Pictures do not belong in your copy. Repeat all the other data exactly.

> _Coordinate-based change listings_:
++++++++

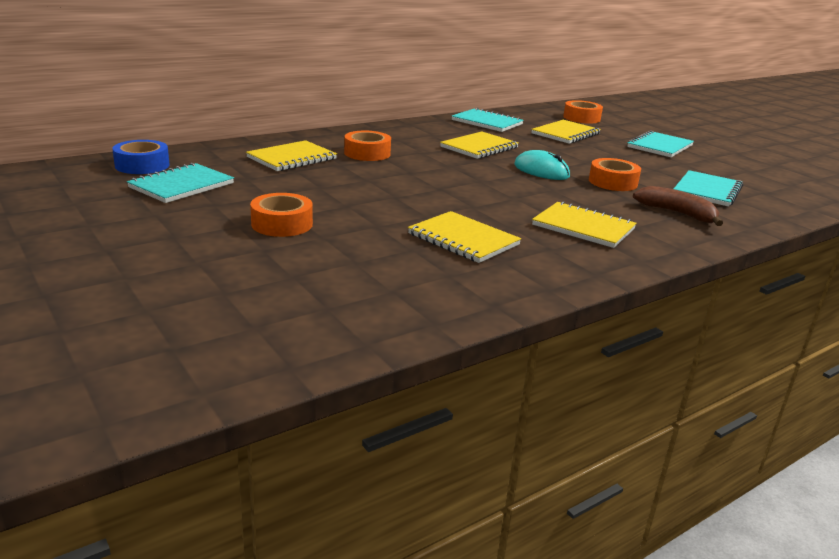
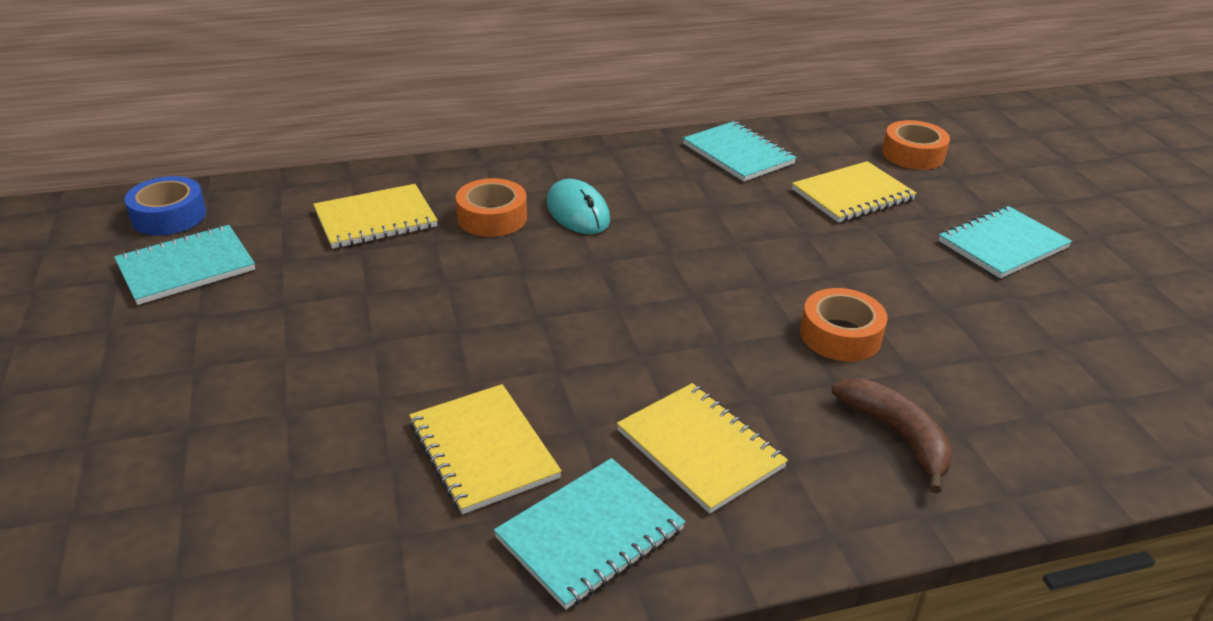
camera: 20 degrees right, 10 degrees up
(282, 224) = (253, 373): orange tape -> none
(479, 147) = (678, 219): yellow notebook -> none
(541, 171) = (737, 290): turquoise mouse -> turquoise mouse (578, 212)
(707, 191) = (1002, 380): turquoise notebook -> turquoise notebook (590, 534)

++++++++

> _Output for this exercise_:
camera: 20 degrees right, 10 degrees up
(282, 224) = (253, 373): orange tape -> none
(479, 147) = (678, 219): yellow notebook -> none
(541, 171) = (737, 290): turquoise mouse -> turquoise mouse (578, 212)
(707, 191) = (1002, 380): turquoise notebook -> turquoise notebook (590, 534)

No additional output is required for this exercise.